Task input =>
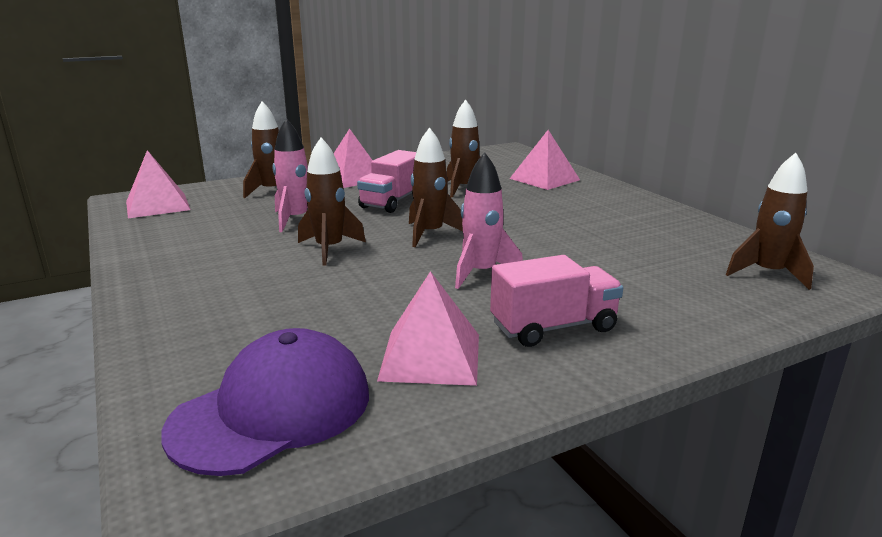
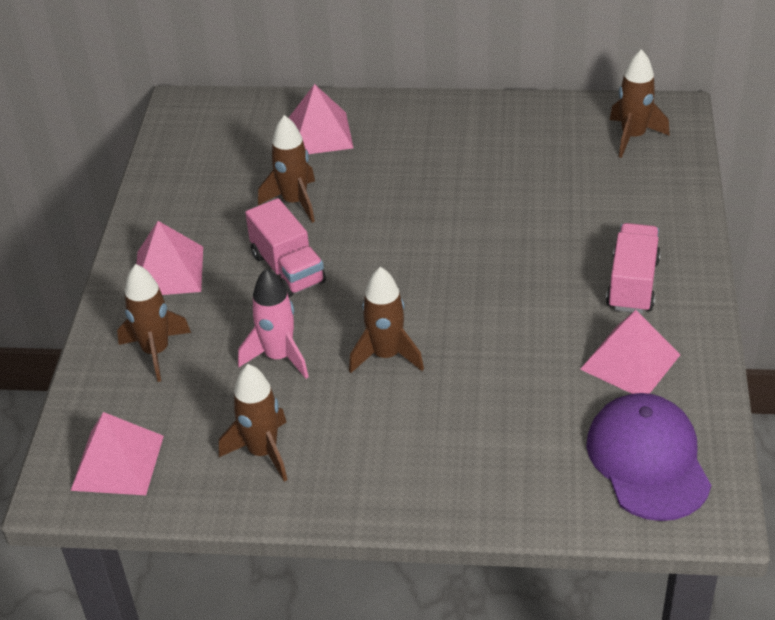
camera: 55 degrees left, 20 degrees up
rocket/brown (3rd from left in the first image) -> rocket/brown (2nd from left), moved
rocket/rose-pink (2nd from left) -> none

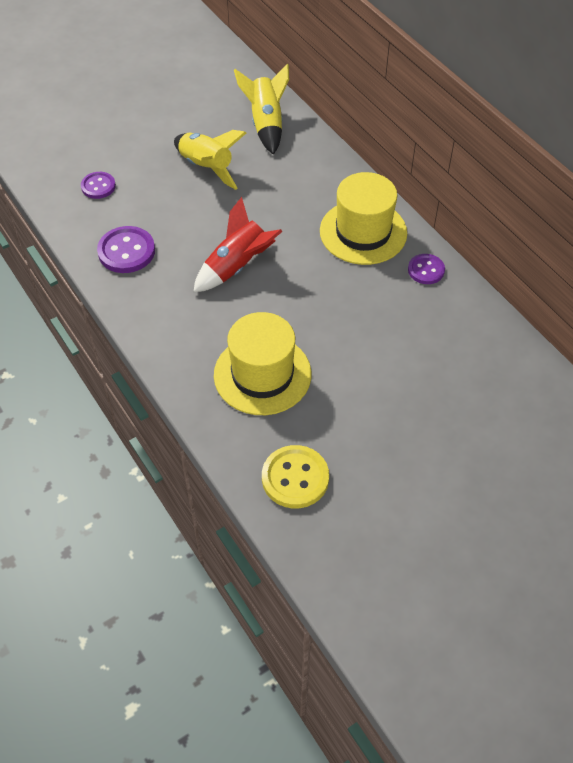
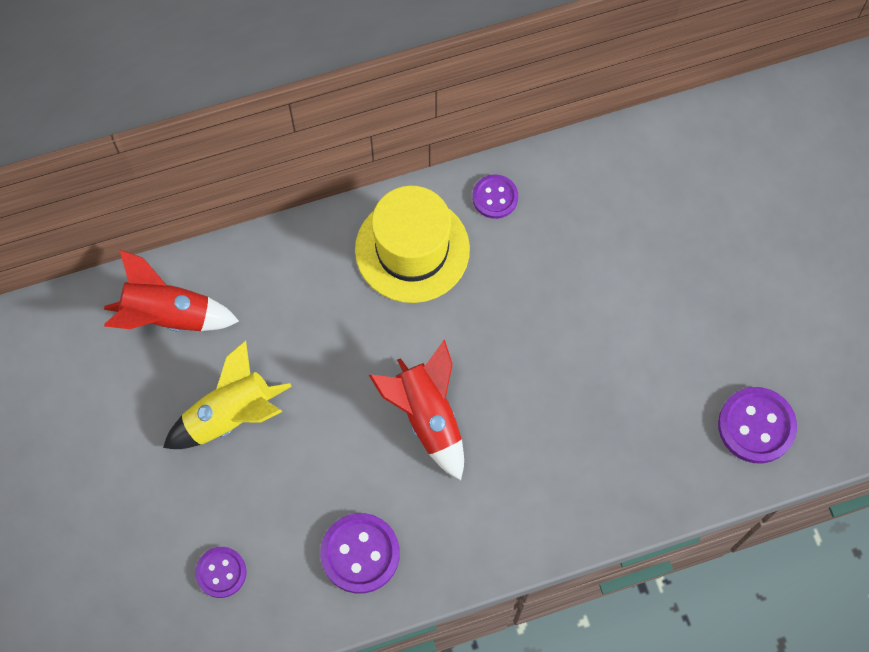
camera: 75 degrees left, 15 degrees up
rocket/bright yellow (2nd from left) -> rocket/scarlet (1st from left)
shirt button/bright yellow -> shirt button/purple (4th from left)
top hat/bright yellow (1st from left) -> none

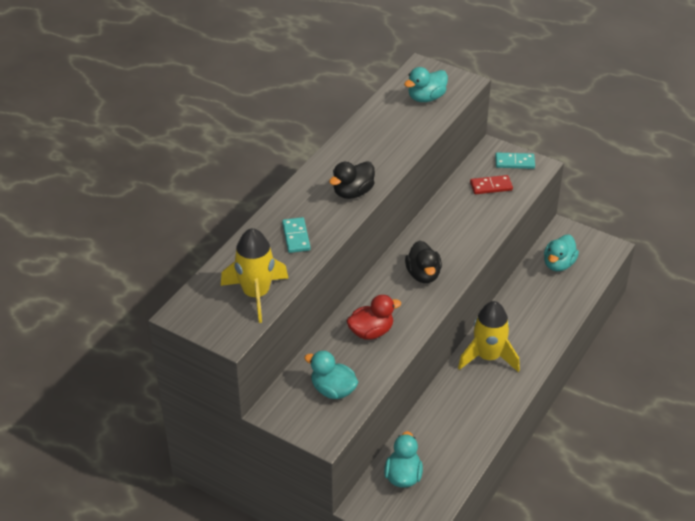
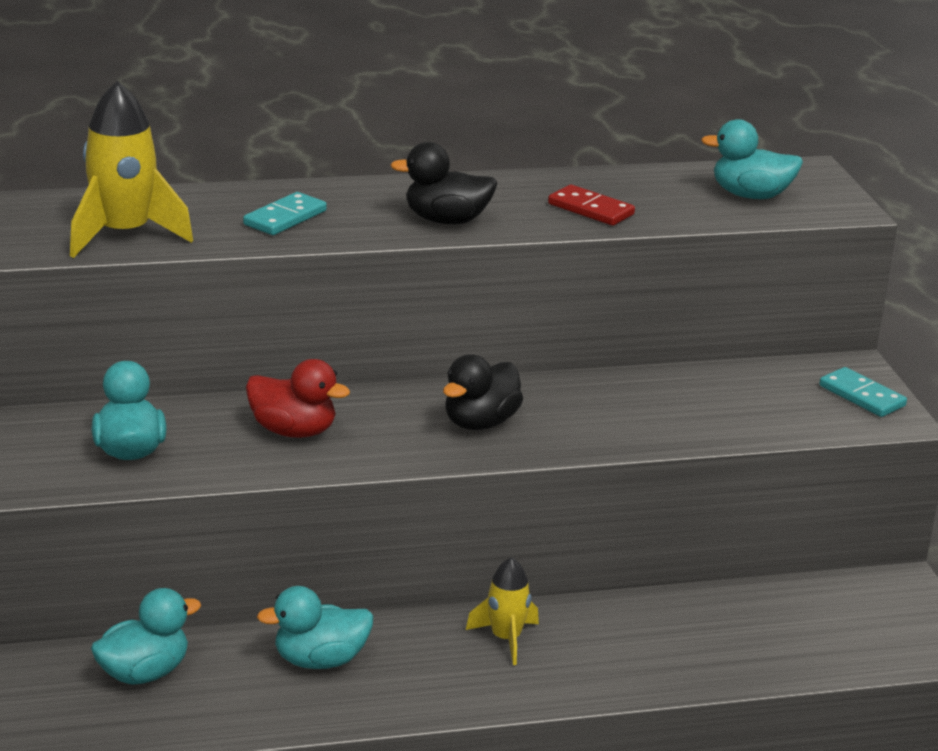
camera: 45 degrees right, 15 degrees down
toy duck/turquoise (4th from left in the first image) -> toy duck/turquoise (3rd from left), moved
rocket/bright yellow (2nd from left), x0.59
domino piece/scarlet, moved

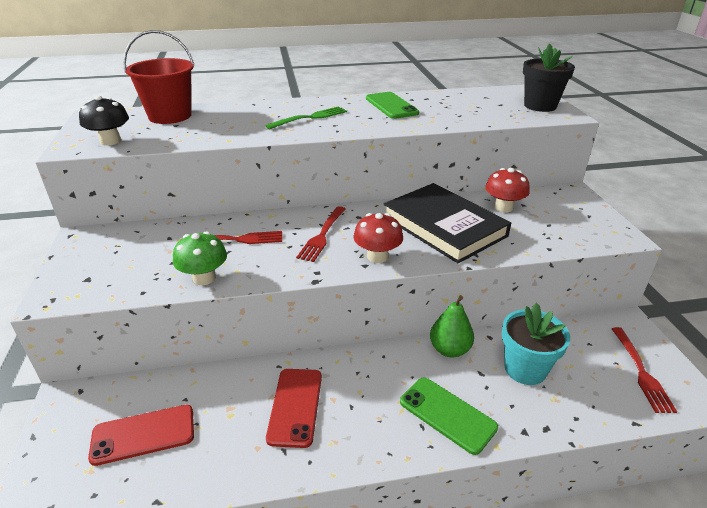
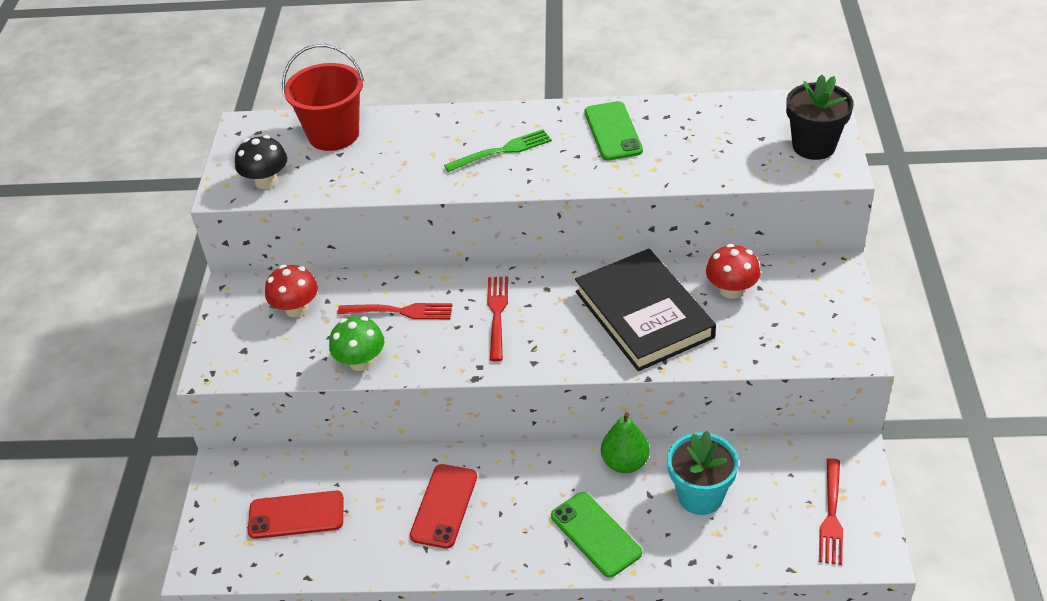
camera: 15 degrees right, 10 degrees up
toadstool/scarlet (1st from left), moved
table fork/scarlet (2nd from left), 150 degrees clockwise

Your goal => Reproduce the data above exactly, but only the lines from the one showing "rocket/rose-pink (2nd from left) -> none" through the one showing "camera: 45 degrees right, 15 degrees down", with both ends kept and the pictures left out.

Your solution =>
rocket/rose-pink (2nd from left) -> none

camera: 75 degrees left, 15 degrees up
rocket/bright yellow (2nd from left) -> rocket/scarlet (1st from left)
shirt button/bright yellow -> shirt button/purple (4th from left)
top hat/bright yellow (1st from left) -> none

camera: 45 degrees right, 15 degrees down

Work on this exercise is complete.